(Object matching data)
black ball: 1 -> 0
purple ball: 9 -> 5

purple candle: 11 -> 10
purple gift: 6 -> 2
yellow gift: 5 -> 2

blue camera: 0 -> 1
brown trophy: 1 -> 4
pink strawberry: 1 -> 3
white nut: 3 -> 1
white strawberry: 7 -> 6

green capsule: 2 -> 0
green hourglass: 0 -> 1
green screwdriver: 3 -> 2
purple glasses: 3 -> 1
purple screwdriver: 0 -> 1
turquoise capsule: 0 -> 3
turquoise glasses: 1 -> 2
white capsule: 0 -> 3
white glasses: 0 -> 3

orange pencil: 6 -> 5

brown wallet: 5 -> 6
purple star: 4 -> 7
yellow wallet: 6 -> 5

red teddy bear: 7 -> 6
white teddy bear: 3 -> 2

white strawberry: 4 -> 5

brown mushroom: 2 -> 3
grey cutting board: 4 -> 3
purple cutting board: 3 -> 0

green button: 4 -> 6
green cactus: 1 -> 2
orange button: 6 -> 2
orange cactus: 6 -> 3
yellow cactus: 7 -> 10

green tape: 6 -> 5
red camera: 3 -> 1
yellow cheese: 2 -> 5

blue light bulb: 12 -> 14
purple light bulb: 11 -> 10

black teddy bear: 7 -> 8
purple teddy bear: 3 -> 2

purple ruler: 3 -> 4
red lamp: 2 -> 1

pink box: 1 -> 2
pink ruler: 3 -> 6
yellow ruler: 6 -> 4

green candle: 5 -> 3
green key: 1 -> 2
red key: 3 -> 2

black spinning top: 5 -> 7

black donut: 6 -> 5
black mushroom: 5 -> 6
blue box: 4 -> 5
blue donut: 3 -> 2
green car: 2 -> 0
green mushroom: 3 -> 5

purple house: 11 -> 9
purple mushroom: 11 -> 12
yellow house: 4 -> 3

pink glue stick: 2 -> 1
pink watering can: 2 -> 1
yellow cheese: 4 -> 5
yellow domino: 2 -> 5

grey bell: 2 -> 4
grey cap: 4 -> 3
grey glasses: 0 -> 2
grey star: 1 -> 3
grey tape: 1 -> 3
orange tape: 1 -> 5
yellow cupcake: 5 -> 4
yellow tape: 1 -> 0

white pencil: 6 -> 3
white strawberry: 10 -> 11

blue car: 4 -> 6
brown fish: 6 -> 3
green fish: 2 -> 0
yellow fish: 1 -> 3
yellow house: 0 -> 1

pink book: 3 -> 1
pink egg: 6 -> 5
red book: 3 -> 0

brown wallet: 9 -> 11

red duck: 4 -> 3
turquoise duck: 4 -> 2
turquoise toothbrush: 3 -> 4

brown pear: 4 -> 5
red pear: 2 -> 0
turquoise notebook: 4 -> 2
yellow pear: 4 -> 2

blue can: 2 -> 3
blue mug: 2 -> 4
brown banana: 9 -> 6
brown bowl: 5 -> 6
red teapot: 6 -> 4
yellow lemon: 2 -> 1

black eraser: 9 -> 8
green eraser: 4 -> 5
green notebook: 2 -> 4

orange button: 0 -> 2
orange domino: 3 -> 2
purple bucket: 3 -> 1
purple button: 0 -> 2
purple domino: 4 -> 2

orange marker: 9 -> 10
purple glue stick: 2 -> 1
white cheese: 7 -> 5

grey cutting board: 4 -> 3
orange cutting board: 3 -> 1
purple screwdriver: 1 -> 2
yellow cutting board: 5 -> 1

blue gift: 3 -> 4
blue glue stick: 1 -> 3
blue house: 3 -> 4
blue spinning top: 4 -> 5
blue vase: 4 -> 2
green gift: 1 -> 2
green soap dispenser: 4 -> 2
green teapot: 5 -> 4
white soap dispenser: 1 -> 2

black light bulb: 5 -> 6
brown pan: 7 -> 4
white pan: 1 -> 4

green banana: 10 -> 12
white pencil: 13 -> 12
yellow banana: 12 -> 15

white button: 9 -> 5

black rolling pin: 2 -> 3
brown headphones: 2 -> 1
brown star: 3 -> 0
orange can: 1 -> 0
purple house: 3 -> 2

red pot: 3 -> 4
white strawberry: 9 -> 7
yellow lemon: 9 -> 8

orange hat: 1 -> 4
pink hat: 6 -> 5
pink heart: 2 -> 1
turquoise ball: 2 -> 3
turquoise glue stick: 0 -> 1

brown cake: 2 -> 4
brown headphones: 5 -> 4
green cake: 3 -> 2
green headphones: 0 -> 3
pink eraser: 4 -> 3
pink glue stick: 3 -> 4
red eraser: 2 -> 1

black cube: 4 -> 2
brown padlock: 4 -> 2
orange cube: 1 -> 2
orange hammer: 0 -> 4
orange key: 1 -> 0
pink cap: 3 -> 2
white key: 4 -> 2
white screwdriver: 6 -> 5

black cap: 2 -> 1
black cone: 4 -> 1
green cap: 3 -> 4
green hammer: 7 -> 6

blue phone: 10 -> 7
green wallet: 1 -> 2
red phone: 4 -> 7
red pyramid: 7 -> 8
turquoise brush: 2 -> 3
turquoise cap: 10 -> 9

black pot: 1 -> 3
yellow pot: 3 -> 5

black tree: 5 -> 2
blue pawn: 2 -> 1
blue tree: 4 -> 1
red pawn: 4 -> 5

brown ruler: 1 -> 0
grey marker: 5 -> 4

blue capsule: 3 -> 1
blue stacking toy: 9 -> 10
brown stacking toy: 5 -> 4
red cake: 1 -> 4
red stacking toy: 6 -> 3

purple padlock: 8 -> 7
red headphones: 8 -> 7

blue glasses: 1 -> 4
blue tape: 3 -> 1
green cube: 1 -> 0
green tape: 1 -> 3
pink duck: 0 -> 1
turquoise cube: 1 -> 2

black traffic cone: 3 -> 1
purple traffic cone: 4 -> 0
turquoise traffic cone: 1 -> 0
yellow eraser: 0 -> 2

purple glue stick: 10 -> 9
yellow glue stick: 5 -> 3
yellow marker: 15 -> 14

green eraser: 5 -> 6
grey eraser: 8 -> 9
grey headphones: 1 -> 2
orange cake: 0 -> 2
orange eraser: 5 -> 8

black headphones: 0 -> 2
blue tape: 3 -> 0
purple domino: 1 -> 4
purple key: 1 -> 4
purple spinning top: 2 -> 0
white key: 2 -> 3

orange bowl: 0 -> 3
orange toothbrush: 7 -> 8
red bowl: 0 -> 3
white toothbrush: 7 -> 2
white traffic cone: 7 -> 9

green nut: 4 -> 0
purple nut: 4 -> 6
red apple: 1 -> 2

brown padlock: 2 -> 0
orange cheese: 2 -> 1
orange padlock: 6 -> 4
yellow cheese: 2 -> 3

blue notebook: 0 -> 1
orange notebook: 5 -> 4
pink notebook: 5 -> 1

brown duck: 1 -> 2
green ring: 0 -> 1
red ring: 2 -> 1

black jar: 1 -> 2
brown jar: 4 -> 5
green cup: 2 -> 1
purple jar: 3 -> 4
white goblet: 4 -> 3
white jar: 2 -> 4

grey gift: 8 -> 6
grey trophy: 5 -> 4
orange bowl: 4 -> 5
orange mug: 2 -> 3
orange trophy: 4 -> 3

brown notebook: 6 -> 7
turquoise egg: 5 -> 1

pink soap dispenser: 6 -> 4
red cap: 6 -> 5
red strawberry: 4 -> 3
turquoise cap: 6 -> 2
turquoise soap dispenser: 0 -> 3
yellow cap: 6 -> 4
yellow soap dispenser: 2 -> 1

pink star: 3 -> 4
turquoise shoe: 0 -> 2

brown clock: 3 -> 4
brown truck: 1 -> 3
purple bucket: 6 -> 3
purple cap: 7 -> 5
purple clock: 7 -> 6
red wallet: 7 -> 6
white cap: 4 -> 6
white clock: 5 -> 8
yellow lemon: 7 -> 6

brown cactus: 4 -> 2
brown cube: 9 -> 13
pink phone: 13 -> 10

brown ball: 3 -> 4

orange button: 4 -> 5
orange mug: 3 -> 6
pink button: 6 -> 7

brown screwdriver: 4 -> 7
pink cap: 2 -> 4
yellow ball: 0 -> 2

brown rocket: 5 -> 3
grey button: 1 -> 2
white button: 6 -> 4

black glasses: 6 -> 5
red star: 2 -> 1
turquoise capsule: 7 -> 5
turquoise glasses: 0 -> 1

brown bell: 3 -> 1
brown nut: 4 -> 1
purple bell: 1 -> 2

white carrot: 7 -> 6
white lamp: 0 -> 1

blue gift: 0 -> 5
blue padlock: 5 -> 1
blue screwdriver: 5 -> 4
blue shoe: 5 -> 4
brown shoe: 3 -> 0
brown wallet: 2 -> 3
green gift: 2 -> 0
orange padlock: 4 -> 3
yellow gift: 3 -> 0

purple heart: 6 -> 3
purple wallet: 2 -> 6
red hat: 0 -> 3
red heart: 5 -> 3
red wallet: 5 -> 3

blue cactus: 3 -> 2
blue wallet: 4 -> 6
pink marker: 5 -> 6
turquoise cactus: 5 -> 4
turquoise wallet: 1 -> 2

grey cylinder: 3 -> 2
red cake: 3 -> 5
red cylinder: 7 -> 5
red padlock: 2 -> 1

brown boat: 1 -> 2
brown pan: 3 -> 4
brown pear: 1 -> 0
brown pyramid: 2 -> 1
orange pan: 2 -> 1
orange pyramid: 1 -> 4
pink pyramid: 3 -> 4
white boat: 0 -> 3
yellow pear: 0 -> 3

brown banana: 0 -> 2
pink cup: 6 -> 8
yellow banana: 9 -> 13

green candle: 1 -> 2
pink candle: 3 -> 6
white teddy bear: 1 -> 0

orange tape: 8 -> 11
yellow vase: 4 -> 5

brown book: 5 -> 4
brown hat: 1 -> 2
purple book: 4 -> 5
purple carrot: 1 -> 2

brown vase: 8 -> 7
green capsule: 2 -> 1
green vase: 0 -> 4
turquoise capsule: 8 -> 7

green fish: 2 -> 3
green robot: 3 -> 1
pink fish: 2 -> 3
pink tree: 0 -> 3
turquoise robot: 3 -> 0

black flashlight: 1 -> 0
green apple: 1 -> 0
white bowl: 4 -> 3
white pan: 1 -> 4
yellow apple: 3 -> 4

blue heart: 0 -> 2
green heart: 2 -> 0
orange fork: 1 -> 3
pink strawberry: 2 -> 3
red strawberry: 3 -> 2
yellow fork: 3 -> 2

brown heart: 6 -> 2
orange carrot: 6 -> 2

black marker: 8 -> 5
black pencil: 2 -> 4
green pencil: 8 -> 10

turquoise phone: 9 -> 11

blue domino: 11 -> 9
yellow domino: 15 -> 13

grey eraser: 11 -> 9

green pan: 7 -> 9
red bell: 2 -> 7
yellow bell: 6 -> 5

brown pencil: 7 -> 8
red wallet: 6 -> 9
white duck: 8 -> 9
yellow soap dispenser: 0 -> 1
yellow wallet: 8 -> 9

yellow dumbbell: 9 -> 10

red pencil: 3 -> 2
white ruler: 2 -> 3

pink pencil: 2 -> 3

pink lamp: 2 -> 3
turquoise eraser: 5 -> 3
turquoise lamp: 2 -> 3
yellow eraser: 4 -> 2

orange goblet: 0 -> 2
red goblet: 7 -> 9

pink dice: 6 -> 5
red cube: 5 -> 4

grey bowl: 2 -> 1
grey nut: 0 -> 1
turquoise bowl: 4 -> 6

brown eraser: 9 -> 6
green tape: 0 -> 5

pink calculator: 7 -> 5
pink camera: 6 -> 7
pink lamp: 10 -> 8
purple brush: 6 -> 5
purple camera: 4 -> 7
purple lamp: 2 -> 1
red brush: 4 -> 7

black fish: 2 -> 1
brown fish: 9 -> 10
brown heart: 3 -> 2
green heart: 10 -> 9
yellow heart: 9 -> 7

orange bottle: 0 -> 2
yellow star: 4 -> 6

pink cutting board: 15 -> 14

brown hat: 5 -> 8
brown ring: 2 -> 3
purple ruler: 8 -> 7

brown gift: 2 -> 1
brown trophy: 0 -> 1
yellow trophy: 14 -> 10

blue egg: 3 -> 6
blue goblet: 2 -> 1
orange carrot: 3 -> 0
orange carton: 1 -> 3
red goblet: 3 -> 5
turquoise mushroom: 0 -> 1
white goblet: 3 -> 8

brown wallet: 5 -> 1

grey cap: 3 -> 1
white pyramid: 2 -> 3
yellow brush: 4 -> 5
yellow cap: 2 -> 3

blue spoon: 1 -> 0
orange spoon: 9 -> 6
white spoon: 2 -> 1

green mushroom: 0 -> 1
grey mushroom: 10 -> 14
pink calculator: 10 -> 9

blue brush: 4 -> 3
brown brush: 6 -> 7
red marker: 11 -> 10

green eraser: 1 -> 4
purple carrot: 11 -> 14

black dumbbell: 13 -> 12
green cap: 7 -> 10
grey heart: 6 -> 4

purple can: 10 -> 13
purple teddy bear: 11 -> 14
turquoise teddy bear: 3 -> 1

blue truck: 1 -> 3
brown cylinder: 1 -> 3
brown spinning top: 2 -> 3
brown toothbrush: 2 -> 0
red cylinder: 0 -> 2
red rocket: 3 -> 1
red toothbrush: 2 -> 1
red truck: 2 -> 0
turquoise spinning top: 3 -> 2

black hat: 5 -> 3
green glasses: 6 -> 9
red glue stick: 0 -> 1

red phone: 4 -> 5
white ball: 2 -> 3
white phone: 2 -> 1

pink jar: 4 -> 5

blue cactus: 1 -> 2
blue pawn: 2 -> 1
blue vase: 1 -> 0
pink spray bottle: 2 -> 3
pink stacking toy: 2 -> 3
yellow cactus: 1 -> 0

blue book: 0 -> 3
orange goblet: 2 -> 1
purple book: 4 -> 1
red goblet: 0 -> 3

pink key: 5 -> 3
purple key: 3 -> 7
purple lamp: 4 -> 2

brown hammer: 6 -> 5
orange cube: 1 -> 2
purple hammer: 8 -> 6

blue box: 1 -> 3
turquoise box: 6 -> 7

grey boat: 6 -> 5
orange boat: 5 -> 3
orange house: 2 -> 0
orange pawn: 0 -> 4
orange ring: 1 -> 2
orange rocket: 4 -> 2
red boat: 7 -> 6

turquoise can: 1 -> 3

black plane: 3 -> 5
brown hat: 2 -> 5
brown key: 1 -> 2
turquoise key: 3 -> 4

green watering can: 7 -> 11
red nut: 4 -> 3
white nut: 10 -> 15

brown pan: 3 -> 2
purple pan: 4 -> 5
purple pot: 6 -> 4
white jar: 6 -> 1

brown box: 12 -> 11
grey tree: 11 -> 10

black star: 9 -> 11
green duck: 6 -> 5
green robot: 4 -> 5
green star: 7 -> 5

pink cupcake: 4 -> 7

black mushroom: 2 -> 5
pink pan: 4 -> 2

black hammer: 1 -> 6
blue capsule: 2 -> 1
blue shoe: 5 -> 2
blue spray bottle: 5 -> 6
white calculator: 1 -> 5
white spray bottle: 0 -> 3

Exercise brief: Identify all lines in the records above with the word "apple".

Response:
red apple: 1 -> 2
green apple: 1 -> 0
yellow apple: 3 -> 4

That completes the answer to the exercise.